### WHAT IS EXPECTED
Output the data below exactly, without images.

### Object correspondence data

○ ○ ○ ○ ○

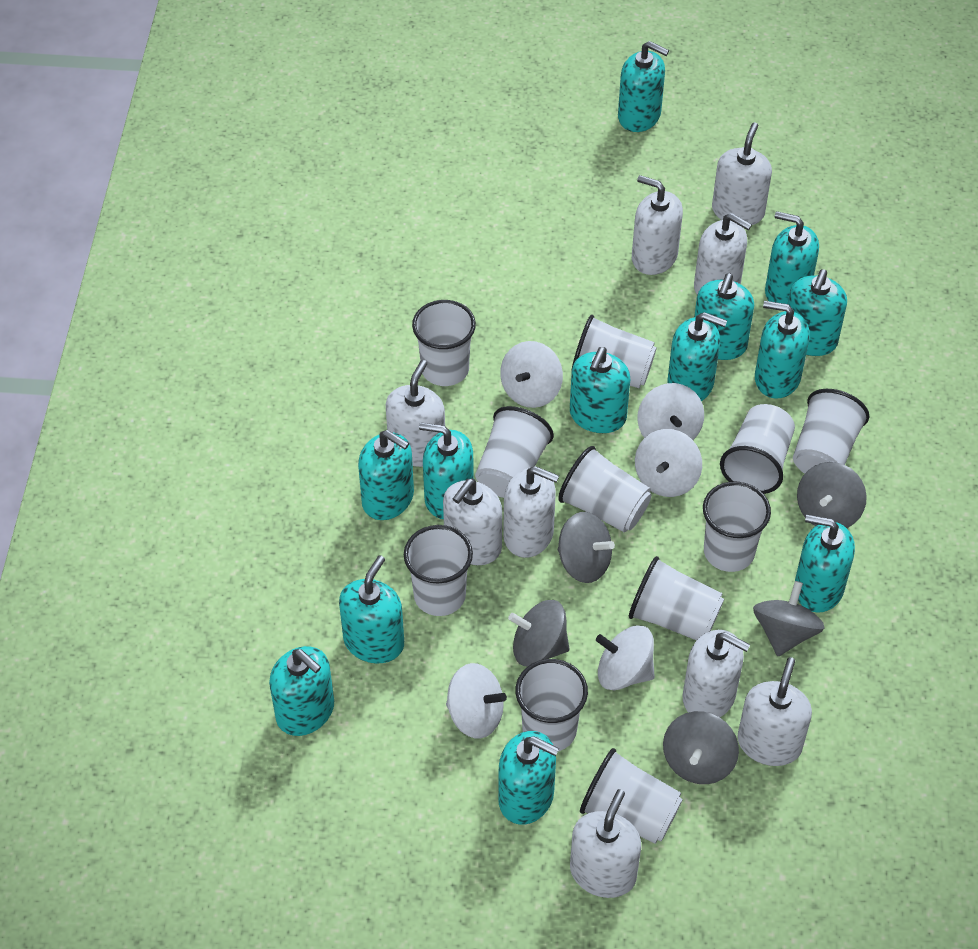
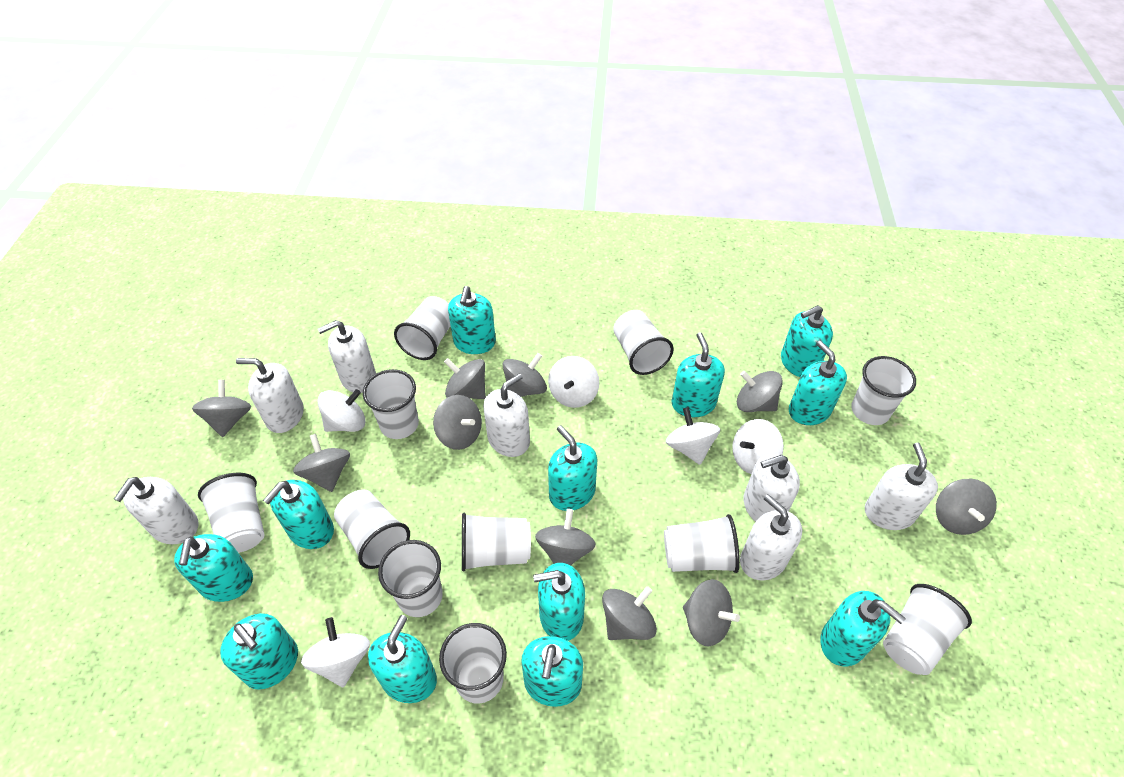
grey spinning top: 5 -> 10
turquoise soap dispenser: 13 -> 12
white soap dispenser: 9 -> 7

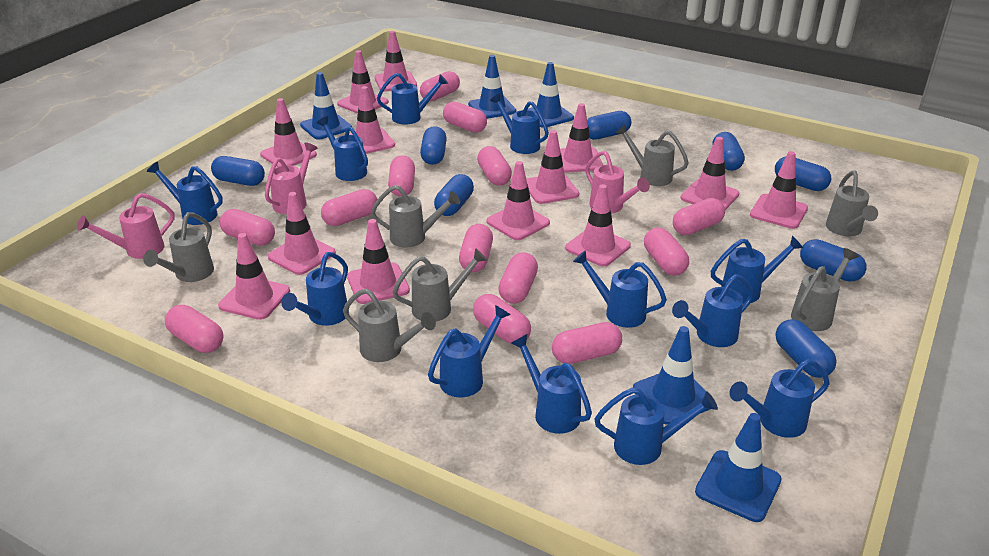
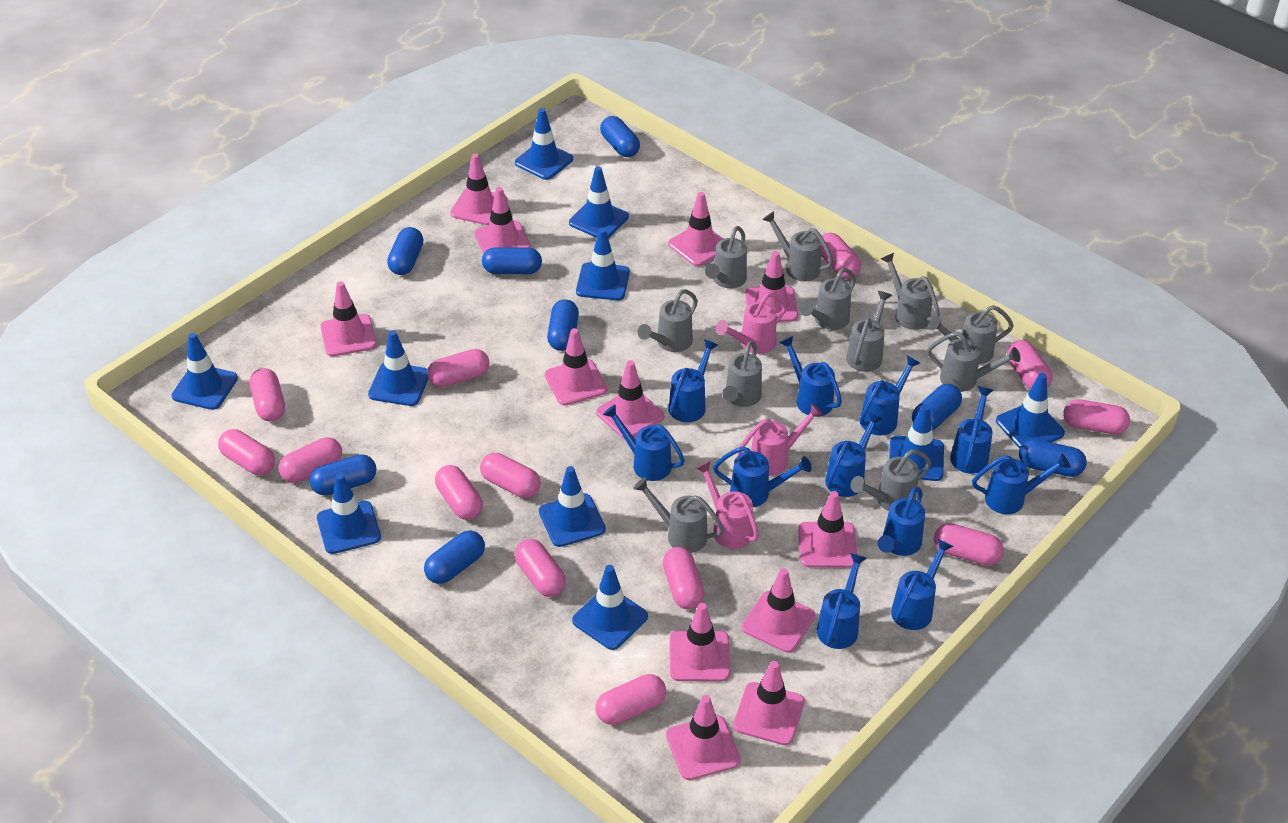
blue traffic cone: 5 -> 10
blue watering can: 12 -> 11
grey watering can: 7 -> 11
pink traffic cone: 13 -> 12

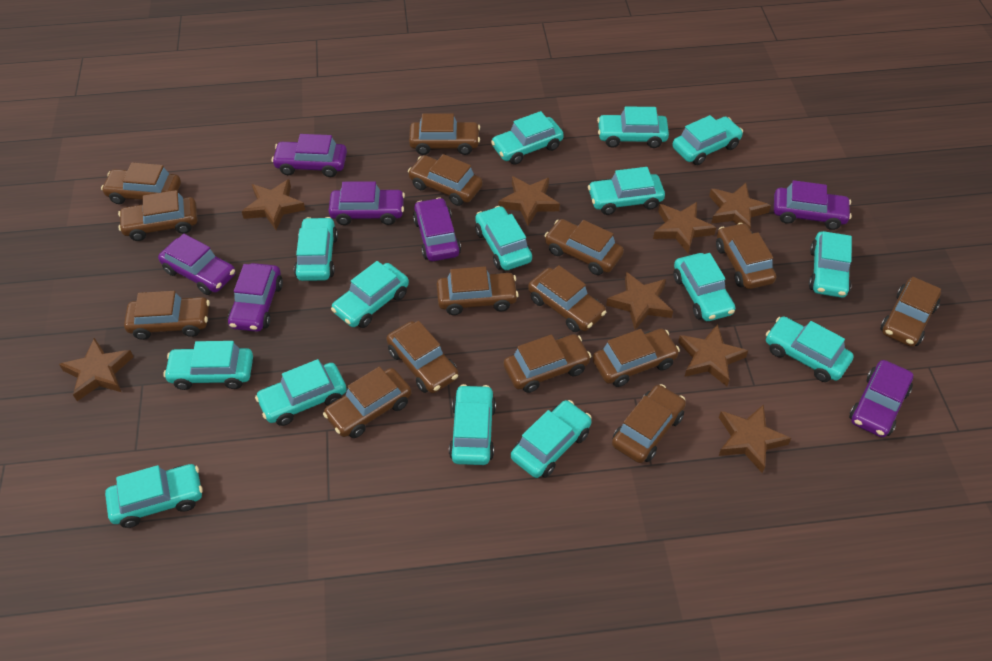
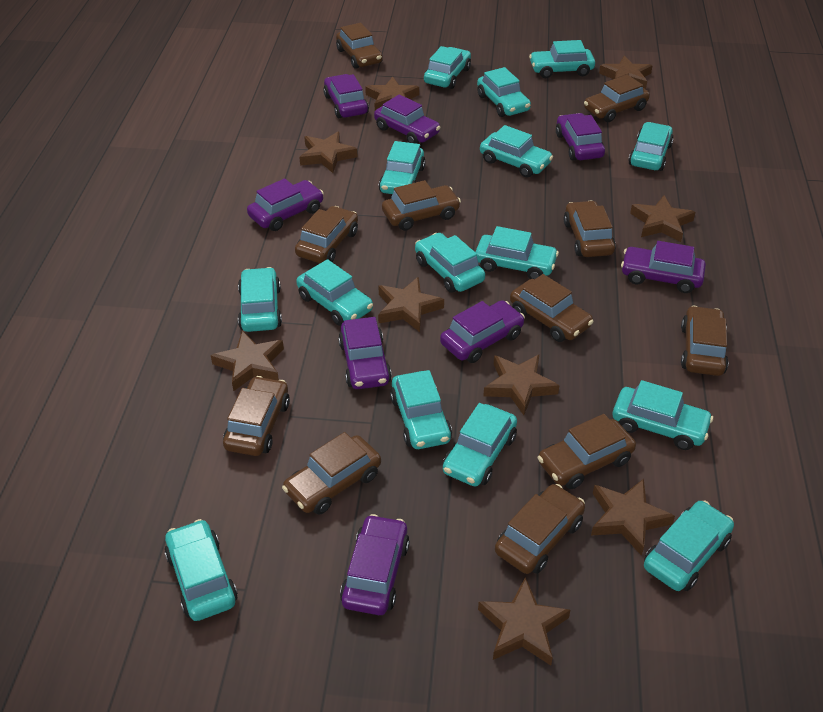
brown car: 15 -> 11
brown star: 8 -> 9
purple car: 7 -> 8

○ ○ ○ ○ ○

### RESPONSE BELOW
grey spinning top: 5 -> 10
turquoise soap dispenser: 13 -> 12
white soap dispenser: 9 -> 7

blue traffic cone: 5 -> 10
blue watering can: 12 -> 11
grey watering can: 7 -> 11
pink traffic cone: 13 -> 12

brown car: 15 -> 11
brown star: 8 -> 9
purple car: 7 -> 8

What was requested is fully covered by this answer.